_STORED DATA_.
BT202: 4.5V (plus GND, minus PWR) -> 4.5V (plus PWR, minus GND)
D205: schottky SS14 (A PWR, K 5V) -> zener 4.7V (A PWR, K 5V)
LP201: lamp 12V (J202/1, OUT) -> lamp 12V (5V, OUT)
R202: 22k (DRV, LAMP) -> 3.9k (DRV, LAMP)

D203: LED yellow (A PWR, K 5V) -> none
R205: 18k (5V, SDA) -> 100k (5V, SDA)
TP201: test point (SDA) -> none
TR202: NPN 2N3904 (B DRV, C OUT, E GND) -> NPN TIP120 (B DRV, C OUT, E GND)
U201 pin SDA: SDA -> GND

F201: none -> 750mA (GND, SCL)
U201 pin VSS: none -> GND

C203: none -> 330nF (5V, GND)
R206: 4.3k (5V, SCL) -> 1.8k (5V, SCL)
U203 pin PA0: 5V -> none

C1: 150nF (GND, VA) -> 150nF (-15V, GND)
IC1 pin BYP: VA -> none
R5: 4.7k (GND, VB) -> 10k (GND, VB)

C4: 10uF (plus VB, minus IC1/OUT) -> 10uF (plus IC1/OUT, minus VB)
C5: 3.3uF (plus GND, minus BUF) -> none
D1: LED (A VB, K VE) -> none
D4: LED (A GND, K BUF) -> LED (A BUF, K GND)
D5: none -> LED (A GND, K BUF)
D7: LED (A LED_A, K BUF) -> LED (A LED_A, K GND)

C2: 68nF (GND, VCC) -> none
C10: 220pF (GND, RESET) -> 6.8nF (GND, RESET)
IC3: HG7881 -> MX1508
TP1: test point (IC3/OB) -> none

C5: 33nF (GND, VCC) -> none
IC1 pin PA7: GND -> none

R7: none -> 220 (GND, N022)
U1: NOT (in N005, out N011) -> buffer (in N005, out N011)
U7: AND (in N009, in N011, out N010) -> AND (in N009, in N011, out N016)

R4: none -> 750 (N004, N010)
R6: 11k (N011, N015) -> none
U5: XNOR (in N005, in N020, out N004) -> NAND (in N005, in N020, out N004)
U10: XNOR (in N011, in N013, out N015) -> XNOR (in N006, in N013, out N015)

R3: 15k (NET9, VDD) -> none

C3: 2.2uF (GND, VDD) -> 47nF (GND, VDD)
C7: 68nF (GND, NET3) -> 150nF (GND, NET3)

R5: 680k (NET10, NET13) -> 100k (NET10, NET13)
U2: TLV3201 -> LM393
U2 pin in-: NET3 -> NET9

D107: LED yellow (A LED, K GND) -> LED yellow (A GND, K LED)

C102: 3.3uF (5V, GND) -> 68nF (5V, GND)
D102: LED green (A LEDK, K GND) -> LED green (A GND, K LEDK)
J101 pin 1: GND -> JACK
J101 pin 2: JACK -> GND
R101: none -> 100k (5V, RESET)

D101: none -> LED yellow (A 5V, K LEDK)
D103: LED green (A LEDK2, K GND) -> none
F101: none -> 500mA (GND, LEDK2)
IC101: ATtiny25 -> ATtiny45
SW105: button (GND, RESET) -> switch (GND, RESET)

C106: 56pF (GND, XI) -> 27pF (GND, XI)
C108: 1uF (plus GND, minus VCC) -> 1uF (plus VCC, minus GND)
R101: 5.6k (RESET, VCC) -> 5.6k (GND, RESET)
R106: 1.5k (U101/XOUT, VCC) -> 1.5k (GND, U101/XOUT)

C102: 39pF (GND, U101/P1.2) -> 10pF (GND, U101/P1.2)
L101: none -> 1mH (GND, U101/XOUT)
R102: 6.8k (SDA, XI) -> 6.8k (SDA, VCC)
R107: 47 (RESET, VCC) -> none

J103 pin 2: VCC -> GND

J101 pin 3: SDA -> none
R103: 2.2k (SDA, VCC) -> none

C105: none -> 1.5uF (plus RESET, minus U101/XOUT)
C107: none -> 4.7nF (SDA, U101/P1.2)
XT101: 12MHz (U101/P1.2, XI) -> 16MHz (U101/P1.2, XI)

_PROBLEM STATEMENT_. Please restate word for word only the lines running from the line that contains "R4: none -> 750 (N004, N010)" to the final line of the listing above.

_ANSWER TO THIS PROBLEM_.
R4: none -> 750 (N004, N010)
R6: 11k (N011, N015) -> none
U5: XNOR (in N005, in N020, out N004) -> NAND (in N005, in N020, out N004)
U10: XNOR (in N011, in N013, out N015) -> XNOR (in N006, in N013, out N015)

R3: 15k (NET9, VDD) -> none

C3: 2.2uF (GND, VDD) -> 47nF (GND, VDD)
C7: 68nF (GND, NET3) -> 150nF (GND, NET3)

R5: 680k (NET10, NET13) -> 100k (NET10, NET13)
U2: TLV3201 -> LM393
U2 pin in-: NET3 -> NET9

D107: LED yellow (A LED, K GND) -> LED yellow (A GND, K LED)

C102: 3.3uF (5V, GND) -> 68nF (5V, GND)
D102: LED green (A LEDK, K GND) -> LED green (A GND, K LEDK)
J101 pin 1: GND -> JACK
J101 pin 2: JACK -> GND
R101: none -> 100k (5V, RESET)

D101: none -> LED yellow (A 5V, K LEDK)
D103: LED green (A LEDK2, K GND) -> none
F101: none -> 500mA (GND, LEDK2)
IC101: ATtiny25 -> ATtiny45
SW105: button (GND, RESET) -> switch (GND, RESET)

C106: 56pF (GND, XI) -> 27pF (GND, XI)
C108: 1uF (plus GND, minus VCC) -> 1uF (plus VCC, minus GND)
R101: 5.6k (RESET, VCC) -> 5.6k (GND, RESET)
R106: 1.5k (U101/XOUT, VCC) -> 1.5k (GND, U101/XOUT)

C102: 39pF (GND, U101/P1.2) -> 10pF (GND, U101/P1.2)
L101: none -> 1mH (GND, U101/XOUT)
R102: 6.8k (SDA, XI) -> 6.8k (SDA, VCC)
R107: 47 (RESET, VCC) -> none

J103 pin 2: VCC -> GND

J101 pin 3: SDA -> none
R103: 2.2k (SDA, VCC) -> none

C105: none -> 1.5uF (plus RESET, minus U101/XOUT)
C107: none -> 4.7nF (SDA, U101/P1.2)
XT101: 12MHz (U101/P1.2, XI) -> 16MHz (U101/P1.2, XI)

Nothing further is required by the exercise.